▶ Instructions for the task
Repeat the material below exactly, line for line.

▶ Stored rows
--- Begin ---

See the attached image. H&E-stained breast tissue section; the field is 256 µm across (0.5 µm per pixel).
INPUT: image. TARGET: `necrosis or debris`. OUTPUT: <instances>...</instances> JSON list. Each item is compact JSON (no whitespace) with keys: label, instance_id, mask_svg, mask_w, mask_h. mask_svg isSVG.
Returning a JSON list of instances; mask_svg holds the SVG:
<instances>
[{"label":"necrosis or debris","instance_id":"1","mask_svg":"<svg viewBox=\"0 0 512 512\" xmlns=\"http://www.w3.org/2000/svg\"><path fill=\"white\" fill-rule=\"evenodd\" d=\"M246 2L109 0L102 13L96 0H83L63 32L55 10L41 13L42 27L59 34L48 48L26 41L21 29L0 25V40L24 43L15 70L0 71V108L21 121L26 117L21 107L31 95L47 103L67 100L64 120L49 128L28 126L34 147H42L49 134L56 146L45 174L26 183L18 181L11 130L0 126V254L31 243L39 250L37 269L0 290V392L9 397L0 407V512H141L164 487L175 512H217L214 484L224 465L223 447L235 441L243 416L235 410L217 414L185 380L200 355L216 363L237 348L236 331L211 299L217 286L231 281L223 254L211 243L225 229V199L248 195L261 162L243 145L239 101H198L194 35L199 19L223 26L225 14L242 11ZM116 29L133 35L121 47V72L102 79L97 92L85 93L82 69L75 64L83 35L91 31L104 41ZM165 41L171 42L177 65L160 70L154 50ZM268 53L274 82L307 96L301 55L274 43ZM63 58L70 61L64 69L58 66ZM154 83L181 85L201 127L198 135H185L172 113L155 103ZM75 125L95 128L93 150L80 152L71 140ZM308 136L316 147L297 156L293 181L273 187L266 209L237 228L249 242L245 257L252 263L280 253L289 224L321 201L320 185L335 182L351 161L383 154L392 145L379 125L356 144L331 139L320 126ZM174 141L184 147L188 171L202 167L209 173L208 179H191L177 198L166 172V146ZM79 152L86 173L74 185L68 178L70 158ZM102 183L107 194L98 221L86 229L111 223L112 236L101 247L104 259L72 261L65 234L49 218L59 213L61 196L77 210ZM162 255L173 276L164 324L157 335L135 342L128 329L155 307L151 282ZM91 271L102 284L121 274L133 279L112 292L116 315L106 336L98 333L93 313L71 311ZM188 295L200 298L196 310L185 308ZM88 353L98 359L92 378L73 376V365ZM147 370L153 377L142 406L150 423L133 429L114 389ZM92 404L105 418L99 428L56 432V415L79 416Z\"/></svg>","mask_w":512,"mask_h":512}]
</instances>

--- End ---

▶ Result
See the attached image. H&E-stained breast tissue section; the field is 256 µm across (0.5 µm per pixel).
INPUT: image. TARGET: `necrosis or debris`. OUTPUT: <instances>...</instances> JSON list. Each item is compact JSON (no whitespace) with keys: label, instance_id, mask_svg, mask_w, mask_h. mask_svg isSVG.
Returning a JSON list of instances; mask_svg holds the SVG:
<instances>
[{"label":"necrosis or debris","instance_id":"1","mask_svg":"<svg viewBox=\"0 0 512 512\" xmlns=\"http://www.w3.org/2000/svg\"><path fill=\"white\" fill-rule=\"evenodd\" d=\"M246 2L109 0L102 13L96 0H83L63 32L55 10L41 13L42 27L59 34L48 48L26 41L21 29L0 25V40L24 43L15 70L0 71V108L21 121L26 117L21 107L31 95L47 103L67 100L64 120L49 128L28 126L34 147H42L49 134L56 146L45 174L26 183L18 181L11 130L0 126V254L31 243L39 250L37 269L0 290V392L9 397L0 407V512H141L164 487L175 512H217L214 484L224 465L223 447L235 441L243 416L235 410L217 414L185 380L200 355L216 363L237 348L236 331L211 299L217 286L231 281L223 254L211 243L225 229V199L248 195L261 162L243 145L239 101H198L194 35L199 19L223 26L225 14L242 11ZM116 29L133 35L121 47V72L102 79L97 92L85 93L82 69L75 64L83 35L91 31L104 41ZM165 41L171 42L177 65L160 70L154 50ZM268 53L274 82L307 96L301 55L274 43ZM63 58L70 61L64 69L58 66ZM154 83L181 85L201 127L198 135H185L172 113L155 103ZM75 125L95 128L93 150L80 152L71 140ZM308 136L316 147L297 156L293 181L273 187L266 209L237 228L249 242L245 257L252 263L280 253L289 224L321 201L320 185L335 182L351 161L383 154L392 145L379 125L356 144L331 139L320 126ZM174 141L184 147L188 171L202 167L209 173L208 179H191L177 198L166 172V146ZM79 152L86 173L74 185L68 178L70 158ZM102 183L107 194L98 221L86 229L111 223L112 236L101 247L104 259L72 261L65 234L49 218L59 213L61 196L77 210ZM162 255L173 276L164 324L157 335L135 342L128 329L155 307L151 282ZM91 271L102 284L121 274L133 279L112 292L116 315L106 336L98 333L93 313L71 311ZM188 295L200 298L196 310L185 308ZM88 353L98 359L92 378L73 376V365ZM147 370L153 377L142 406L150 423L133 429L114 389ZM92 404L105 418L99 428L56 432V415L79 416Z\"/></svg>","mask_w":512,"mask_h":512}]
</instances>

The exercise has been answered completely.